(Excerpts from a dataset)
========================================

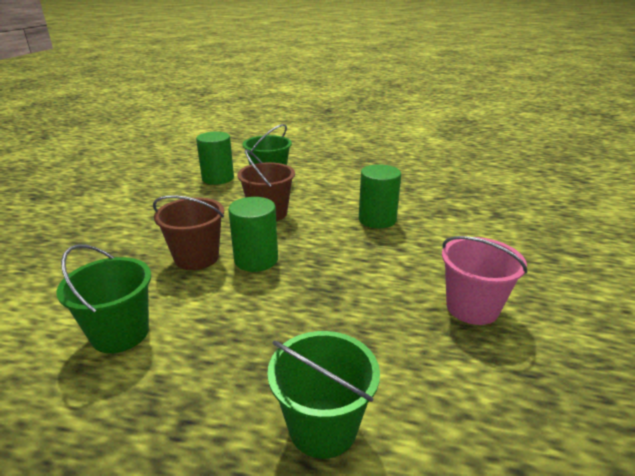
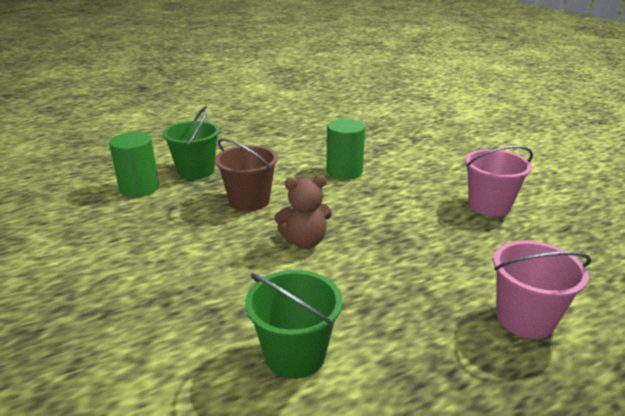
camera: 40 degrees left, 0 degrees up
brown bucket [153,195,224,270] -> none
green cylinder [228,197,278,272] -> brown teddy bear [274,175,332,249]
green bucket [267,331,380,459] -> pink bucket [493,241,591,339]

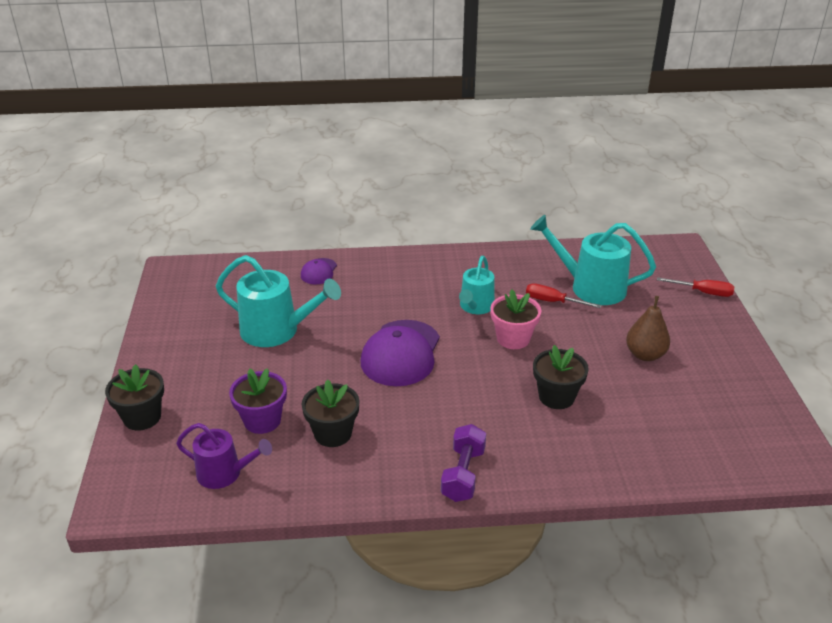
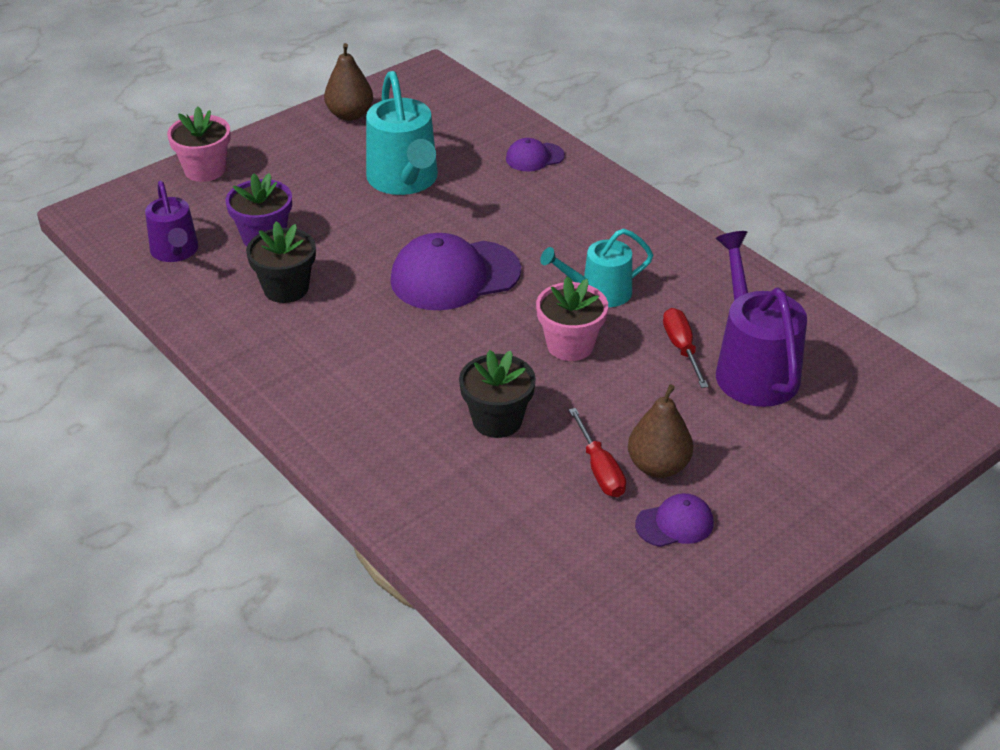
camera: 55 degrees right, 5 degrees up
black flower pot [105,364,164,431] -> pink flower pot [167,107,231,182]
purple dumbbell [441,424,486,502] -> none
turquoise watering can [530,215,656,305] -> purple watering can [716,231,807,407]
red screwdriver [657,277,734,297] -> red screwdriver moved to [569,408,626,497]
none -> brown pear [324,43,373,121]
none -> purple cap [635,493,714,547]

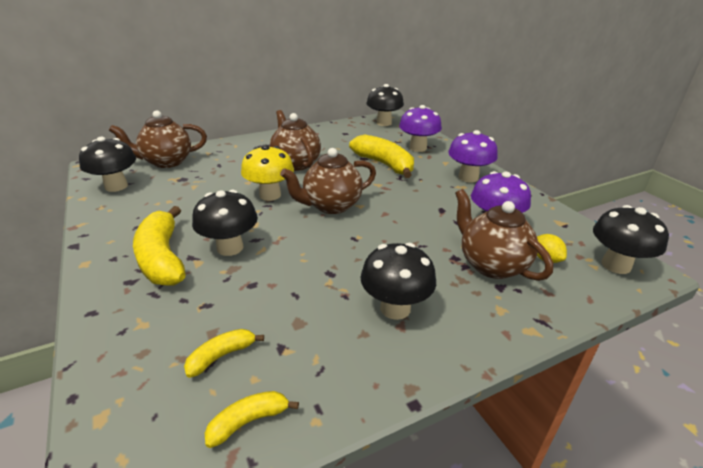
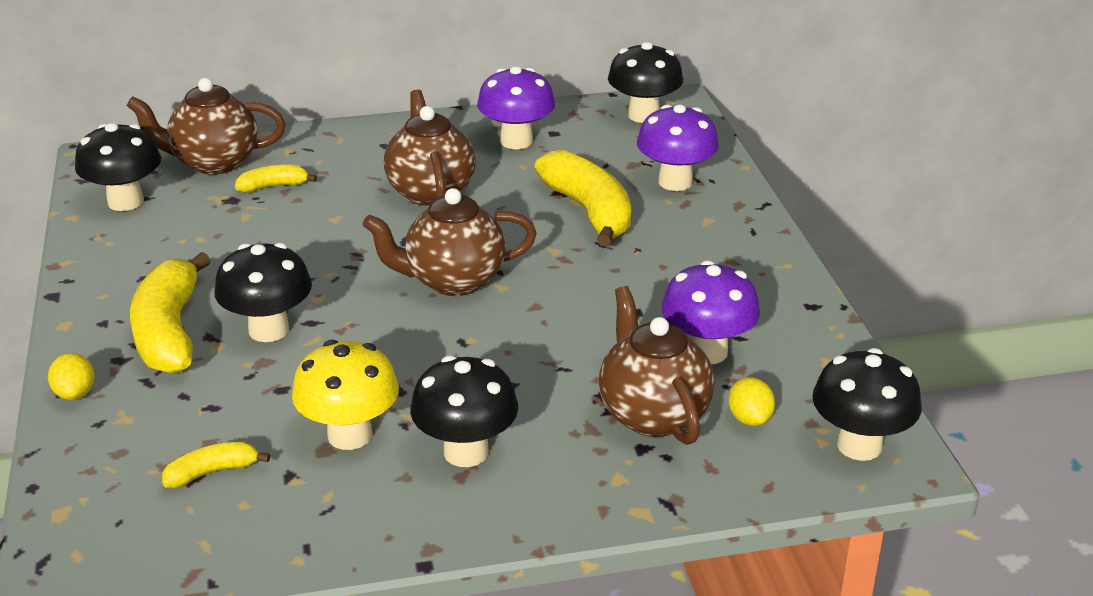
camera: 15 degrees right, 0 degrees up
yellow banana [205,391,299,448] -> yellow banana moved to [235,165,317,192]
yellow mushroom [241,144,294,201] -> yellow mushroom moved to [292,340,399,450]
purple mushroom [448,130,498,182] -> purple mushroom moved to [477,66,555,149]
none -> yellow lemon [48,353,95,400]

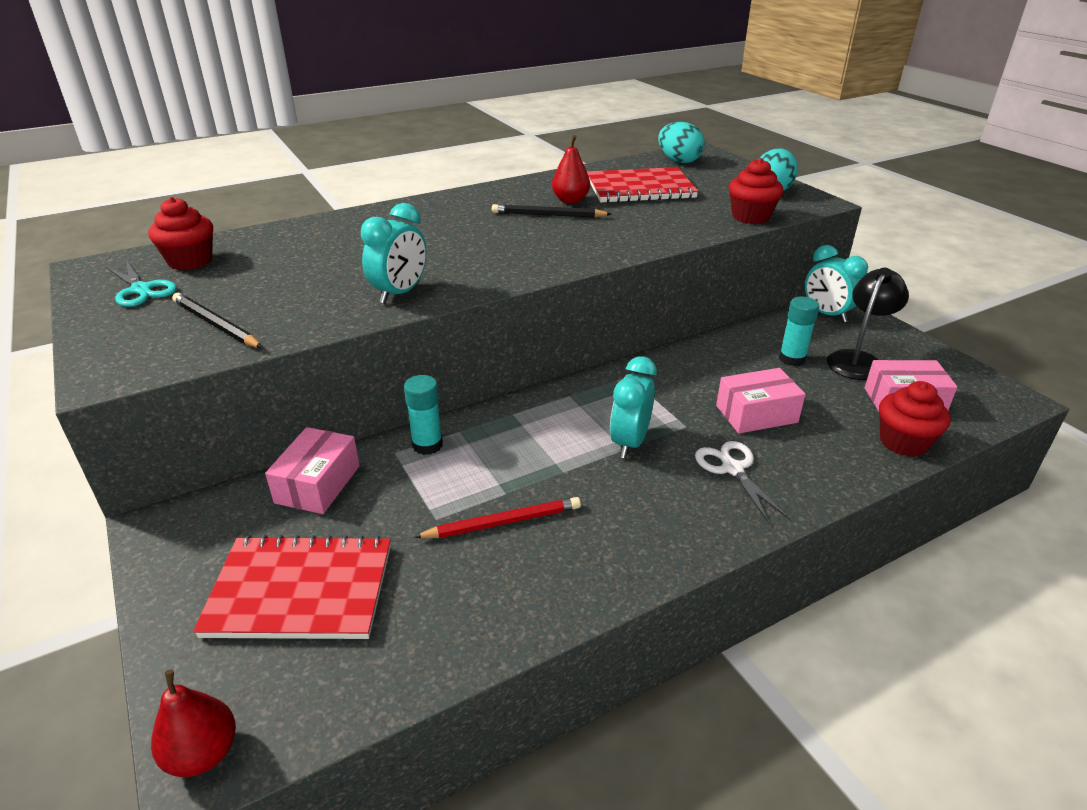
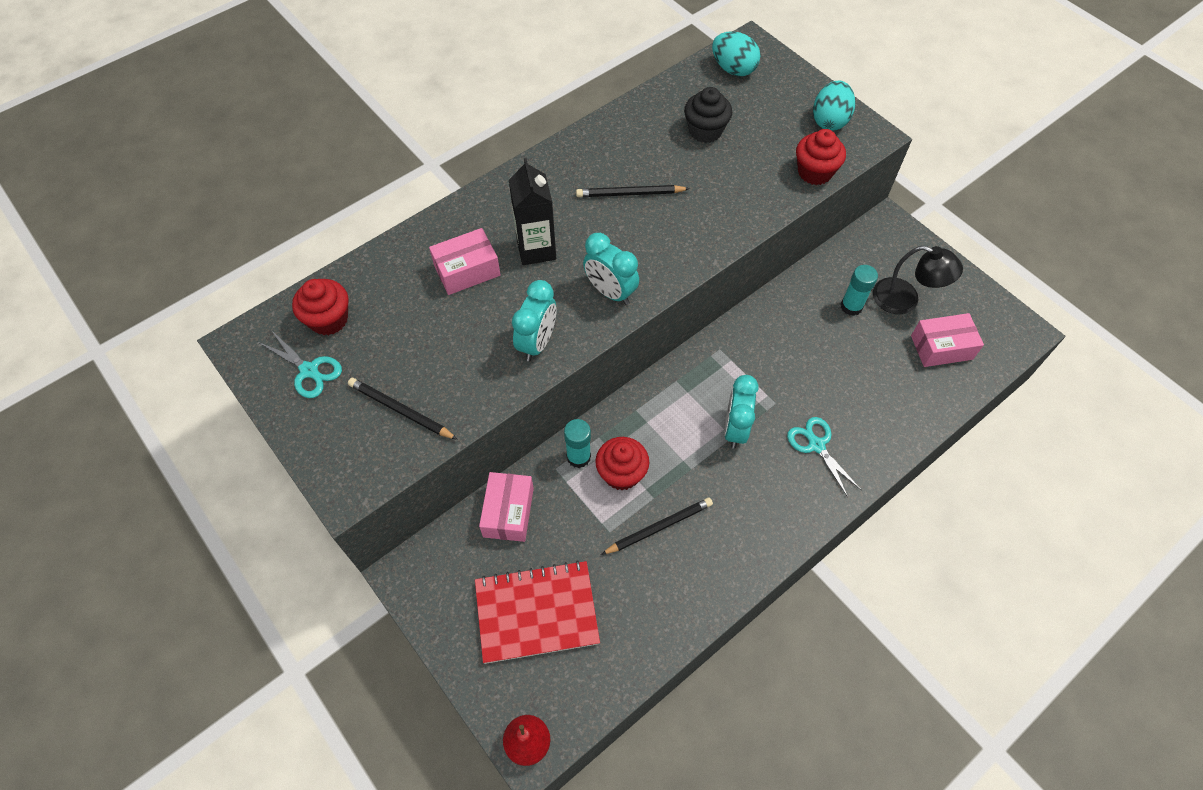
camera: 10 degrees left, 25 degrees up
red pencil [414,497,581,538] -> black pencil [601,498,713,555]
red pear [552,135,590,204] -> none
red notebook [587,167,699,203] -> black cupcake [684,87,732,143]
white scissors [695,441,789,523] -> turquoise scissors [787,417,861,497]
pink box [716,368,806,433] -> pink box moved to [429,228,501,295]
turquoise clock [805,245,868,323] -> turquoise clock moved to [583,233,639,305]
black lamp [827,268,909,380] -> black lamp turned 90 degrees clockwise [873,246,963,314]
red cupcake [879,381,951,457] -> red cupcake moved to [595,437,649,490]
none -> black carton [509,158,556,265]

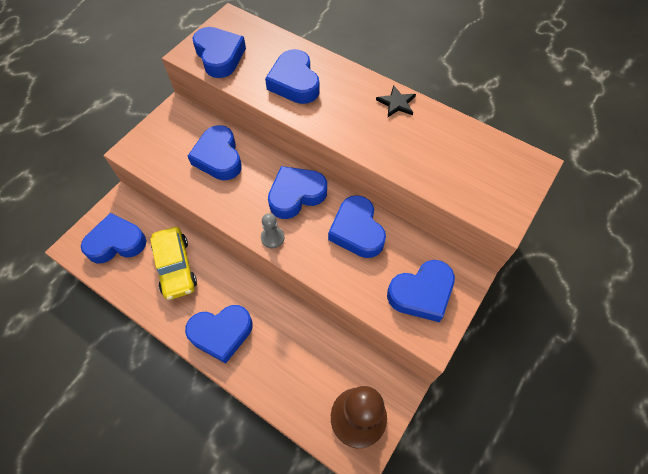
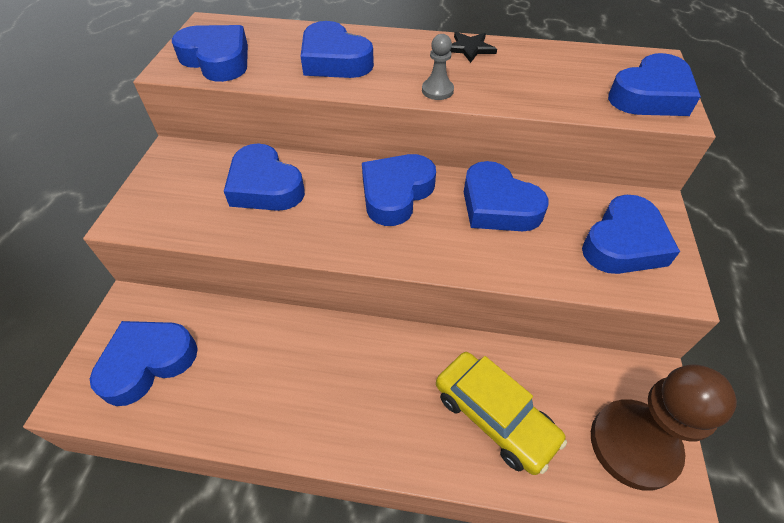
camera: 25 degrees left, 10 degrees down
yellow car [150,227,197,300] -> yellow car moved to [436,352,567,475]
blue heart [185,305,253,364] -> blue heart moved to [608,53,701,116]
grey pawn [261,213,284,249] -> grey pawn moved to [422,34,454,100]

========================================

*Task prompt:*
Once the line holding "black lamp [827,268,909,380]" is found, set down that line and every line after it, exactly, through the last line of the records above, omitting pictures.

*Result of this exercise:*
black lamp [827,268,909,380] -> black lamp turned 90 degrees clockwise [873,246,963,314]
red cupcake [879,381,951,457] -> red cupcake moved to [595,437,649,490]
none -> black carton [509,158,556,265]

camera: 25 degrees left, 10 degrees down
yellow car [150,227,197,300] -> yellow car moved to [436,352,567,475]
blue heart [185,305,253,364] -> blue heart moved to [608,53,701,116]
grey pawn [261,213,284,249] -> grey pawn moved to [422,34,454,100]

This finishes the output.